** AVAILABLE DATA follows **
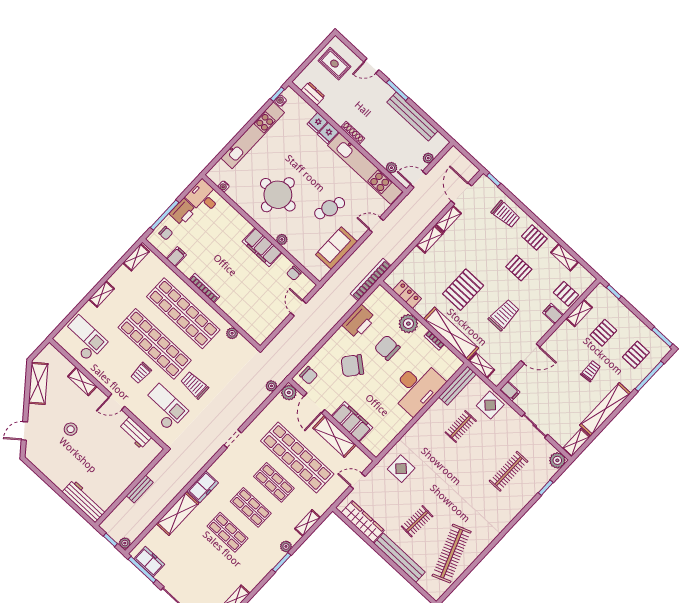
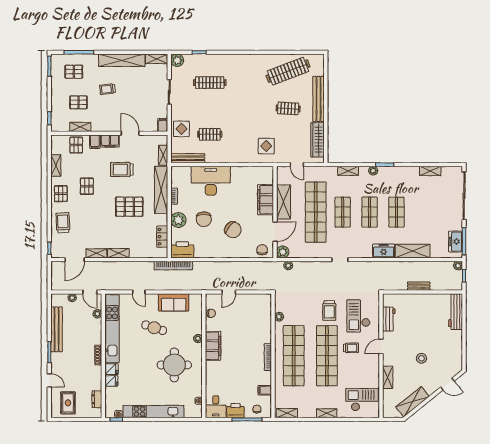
printer: (359, 321) -> (182, 250), moved
filing cabinet: (541, 328) -> (110, 141), added
checkout: (84, 339) -> (362, 400), turned 90
door: (117, 402) -> (381, 346), swing flipped

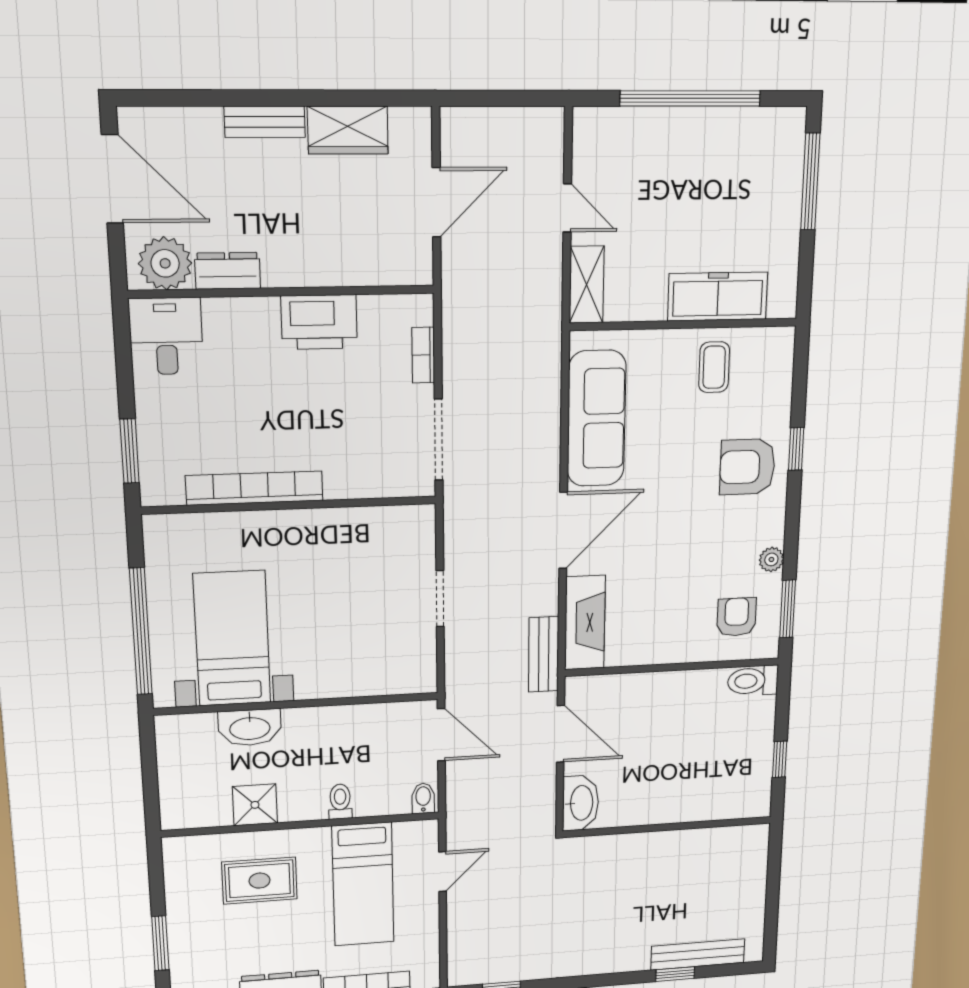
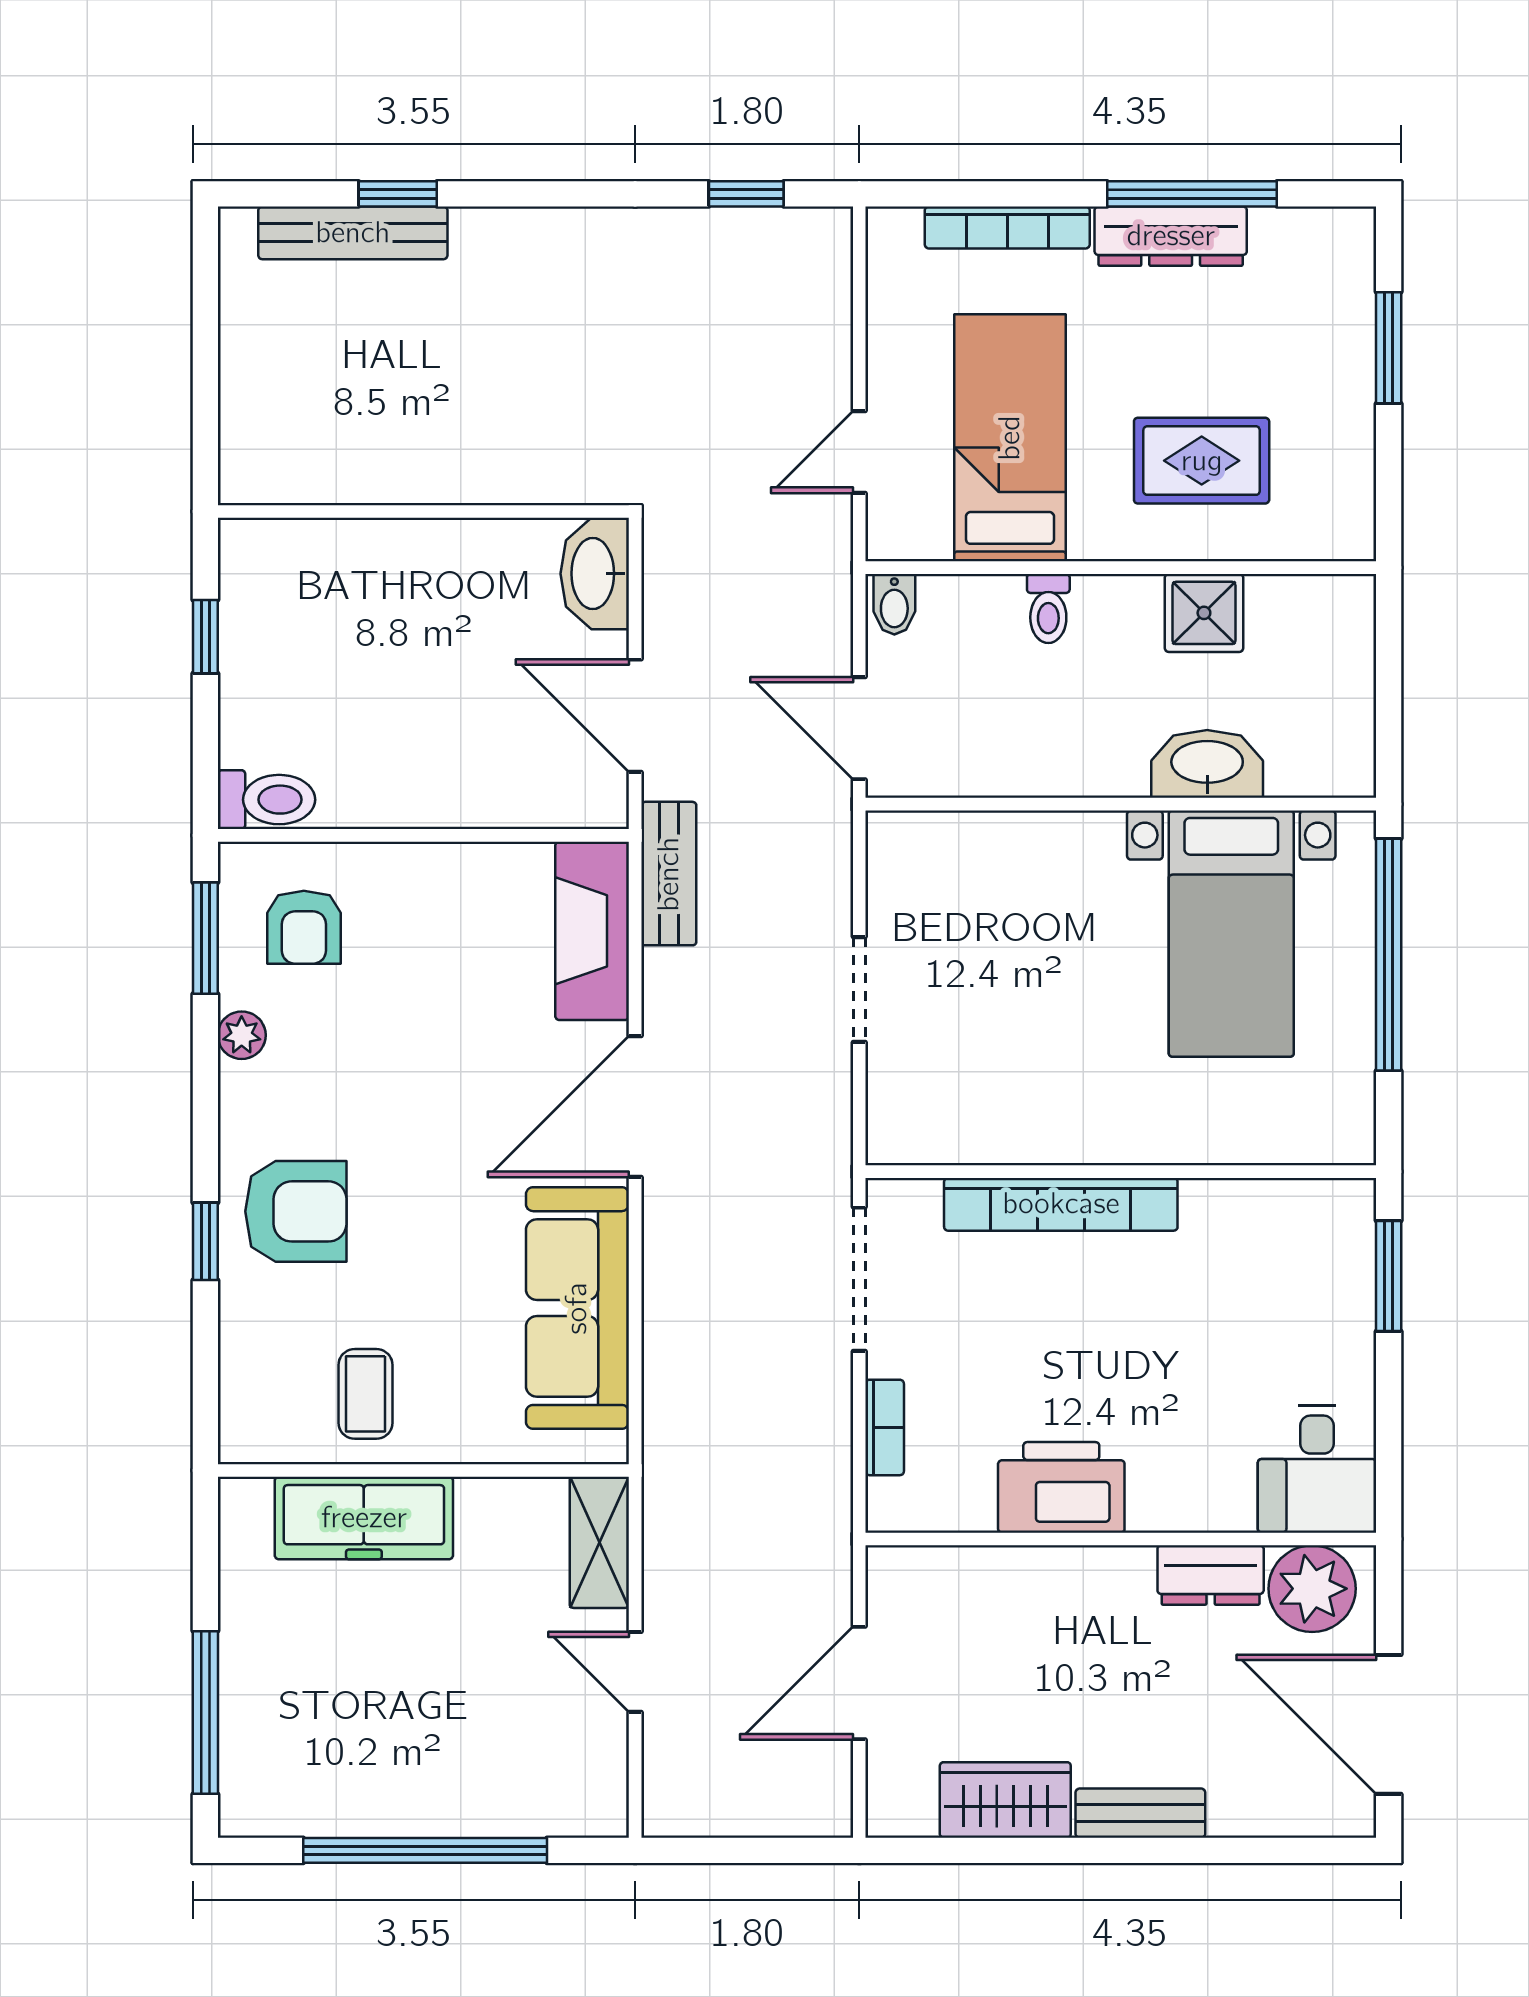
bookcase: (255, 488) -> (1061, 1204), moved

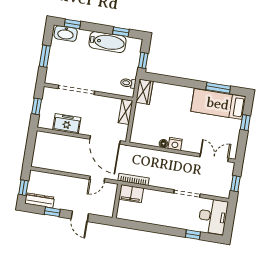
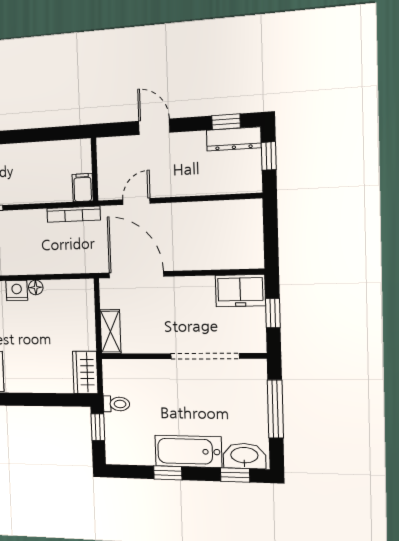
window: (121, 32) -> (168, 473), moved
bathtub: (108, 42) -> (188, 451), moved
window: (45, 56) -> (275, 409), width x1.44
toilet: (128, 83) -> (116, 404), moved
freezer: (67, 124) -> (240, 291), moved
filing cabinet: (131, 194) -> (83, 188), width x0.50
window: (52, 212) -> (226, 122), moved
** End of AVAILABLE DATA **
**WHAT THE EXERCISE ASKS**
Your answer must be the line holding "window: (45, 56) -> (275, 409), width x1.44" plus every later line to the end of the records, copied exactly.

**OUTPUT**
window: (45, 56) -> (275, 409), width x1.44
toilet: (128, 83) -> (116, 404), moved
freezer: (67, 124) -> (240, 291), moved
filing cabinet: (131, 194) -> (83, 188), width x0.50
window: (52, 212) -> (226, 122), moved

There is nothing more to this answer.